**Brief:** Please return every entry below exactly as written, without any of its pictures.

**Data excerpts:**
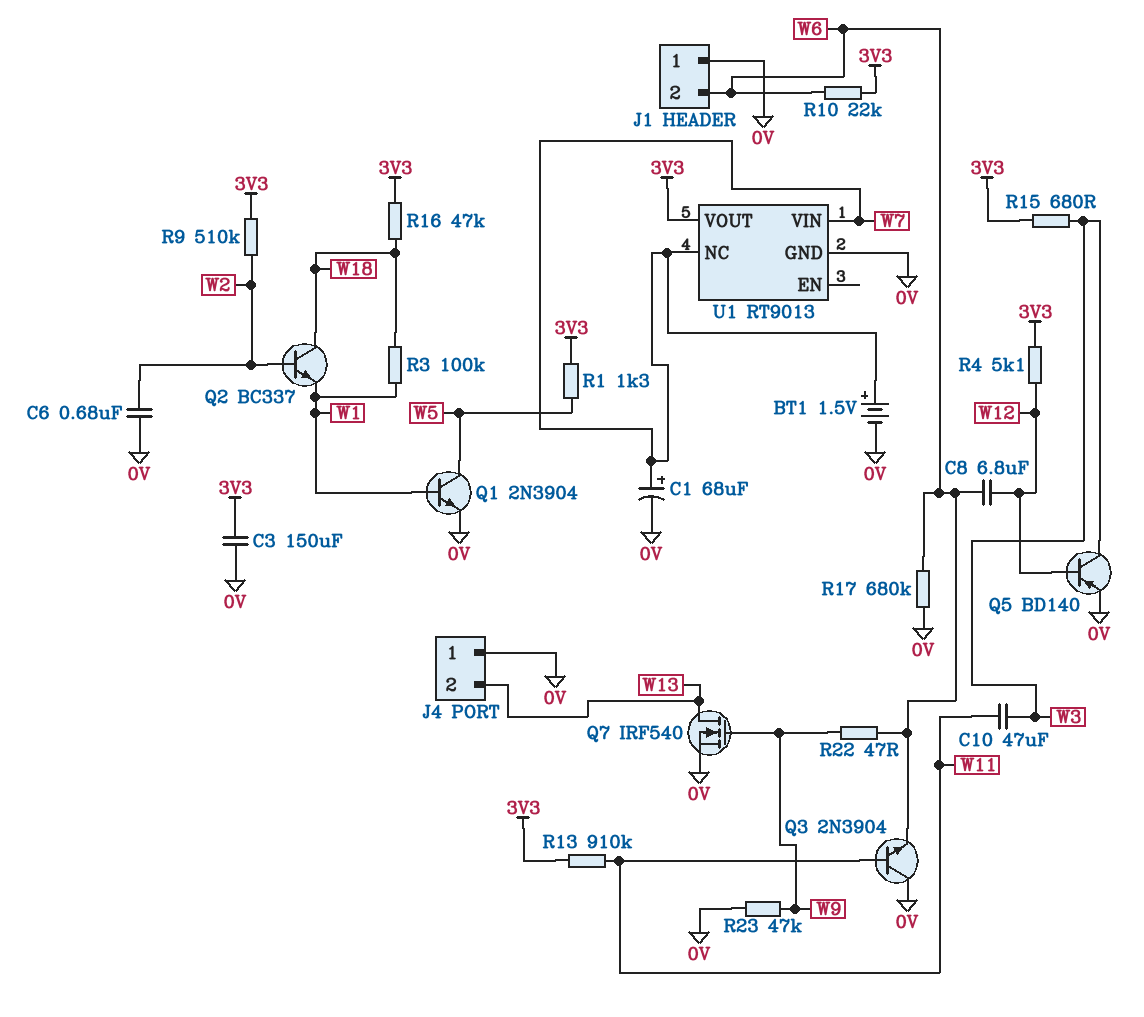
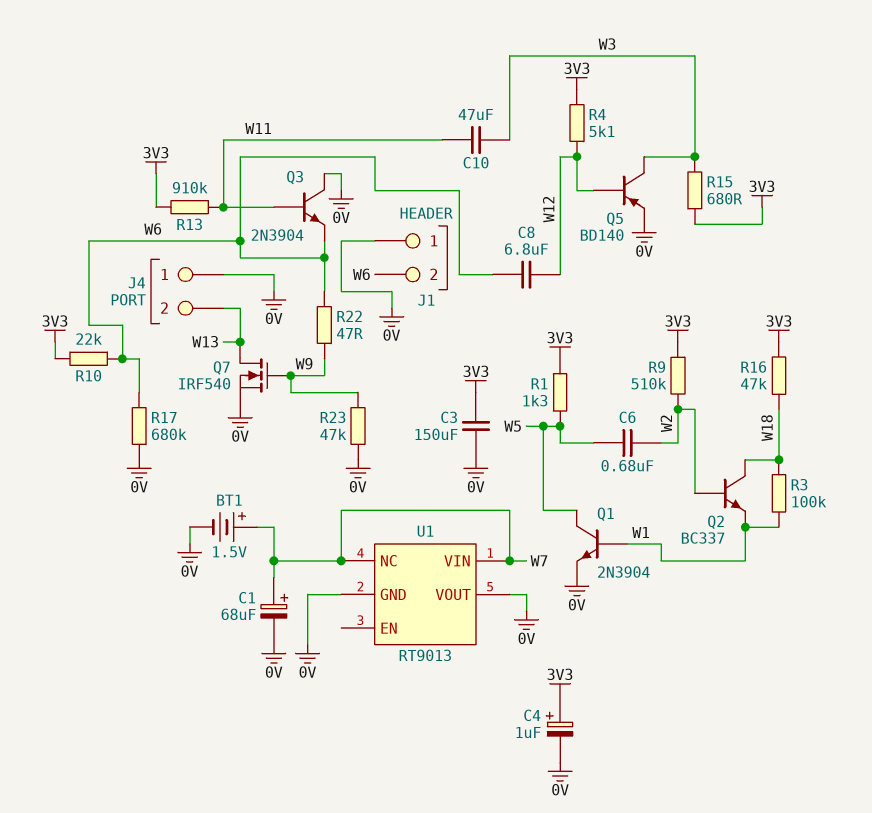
C4: none -> 1uF (plus 3V3, minus 0V)
C6: 680nF (0V, W2) -> 680nF (W2, W5)
U1 pin VOUT: 3V3 -> 0V

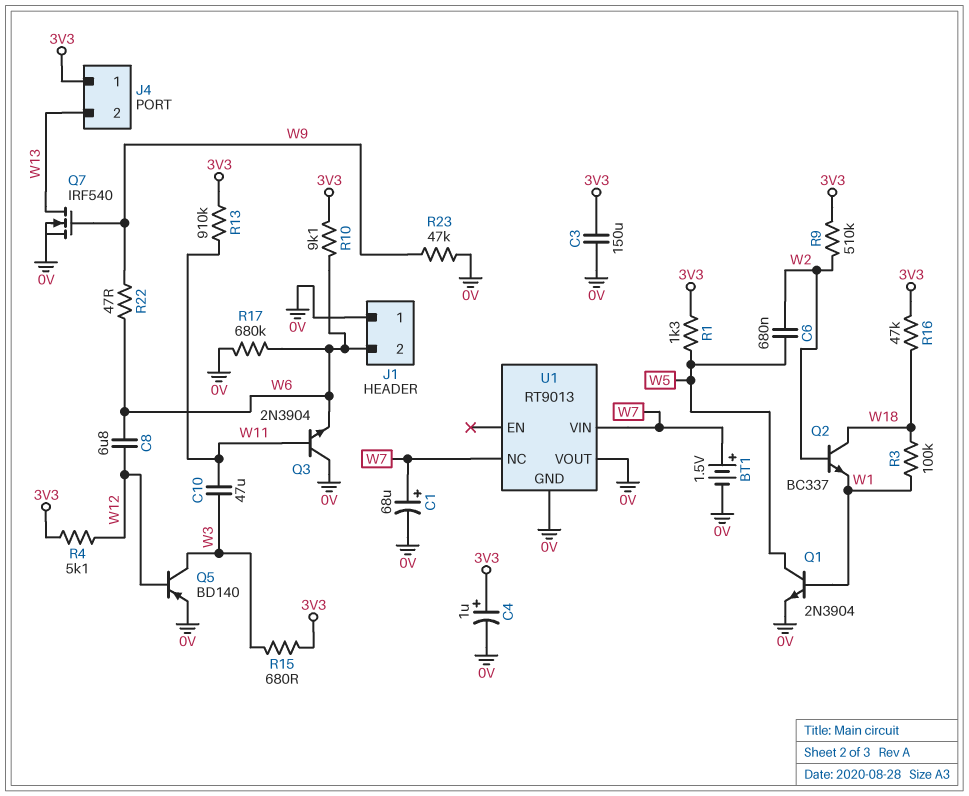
J4 pin 1: 0V -> 3V3
R10: 22k (3V3, W6) -> 9.1k (3V3, W6)

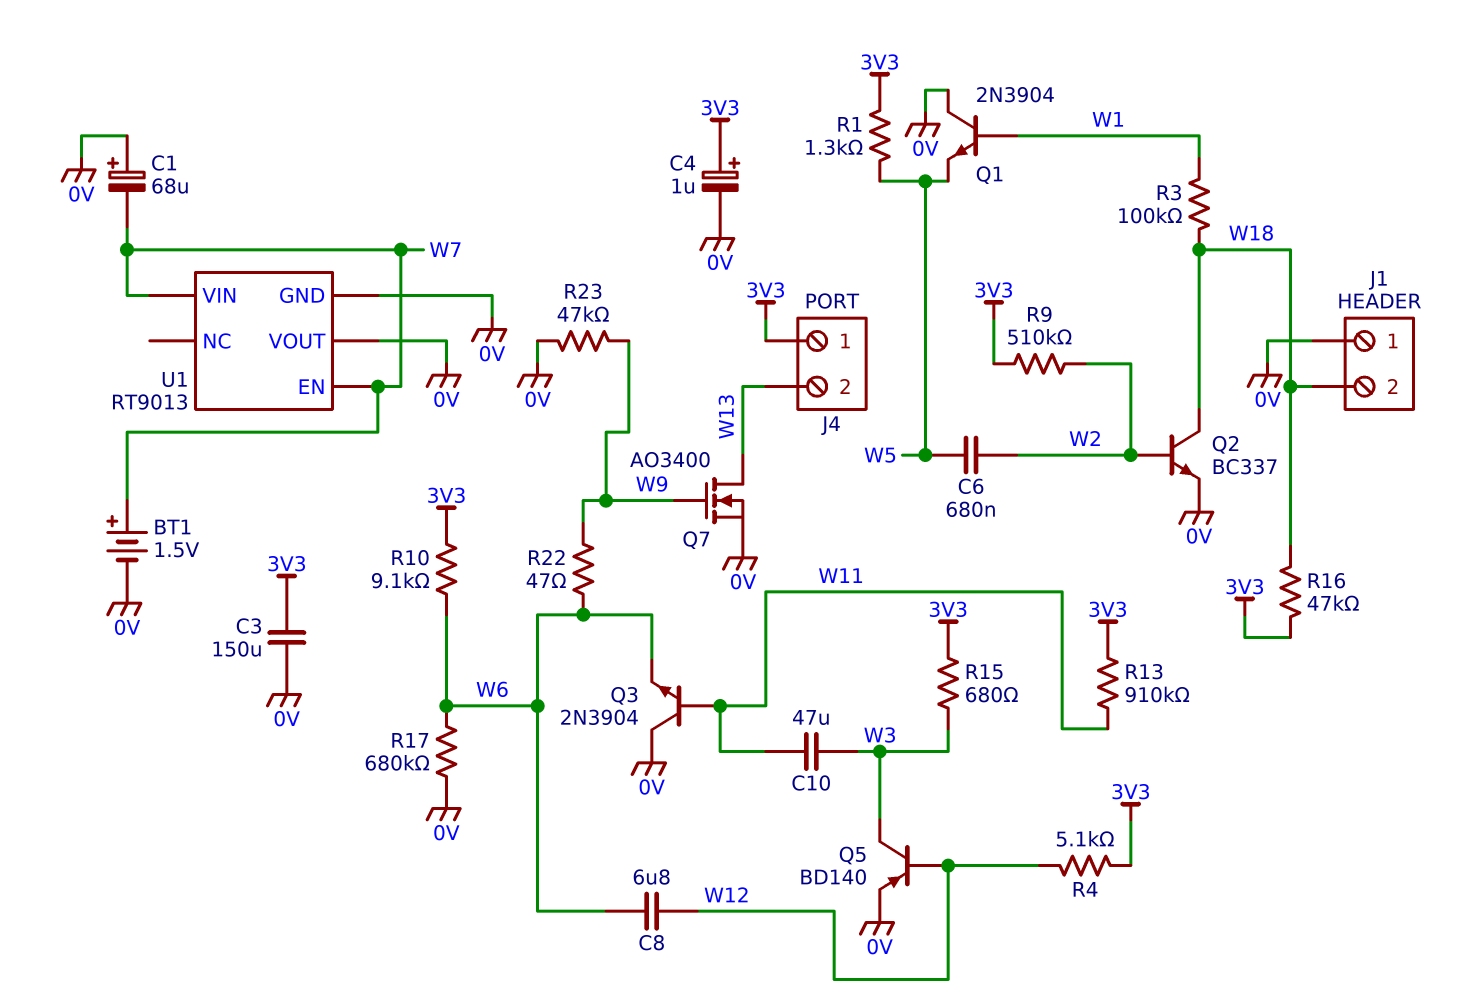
C1: 68uF (plus W7, minus 0V) -> 68uF (plus 0V, minus W7)
J1 pin 2: W6 -> W18
Q1: NPN 2N3904 (B W1, C W5, E 0V) -> NPN 2N3904 (B W1, C 0V, E W5)
Q2: NPN BC337 (B W2, C W18, E W1) -> NPN BC337 (B W2, C W18, E 0V)
Q7: NMOS IRF540 (G W9, D W13, S 0V) -> NMOS AO3400 (G W9, D W13, S 0V)
U1 pin EN: none -> W7
U1 pin NC: W7 -> none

**Response to the exercise:**
C4: none -> 1uF (plus 3V3, minus 0V)
C6: 680nF (0V, W2) -> 680nF (W2, W5)
U1 pin VOUT: 3V3 -> 0V

J4 pin 1: 0V -> 3V3
R10: 22k (3V3, W6) -> 9.1k (3V3, W6)

C1: 68uF (plus W7, minus 0V) -> 68uF (plus 0V, minus W7)
J1 pin 2: W6 -> W18
Q1: NPN 2N3904 (B W1, C W5, E 0V) -> NPN 2N3904 (B W1, C 0V, E W5)
Q2: NPN BC337 (B W2, C W18, E W1) -> NPN BC337 (B W2, C W18, E 0V)
Q7: NMOS IRF540 (G W9, D W13, S 0V) -> NMOS AO3400 (G W9, D W13, S 0V)
U1 pin EN: none -> W7
U1 pin NC: W7 -> none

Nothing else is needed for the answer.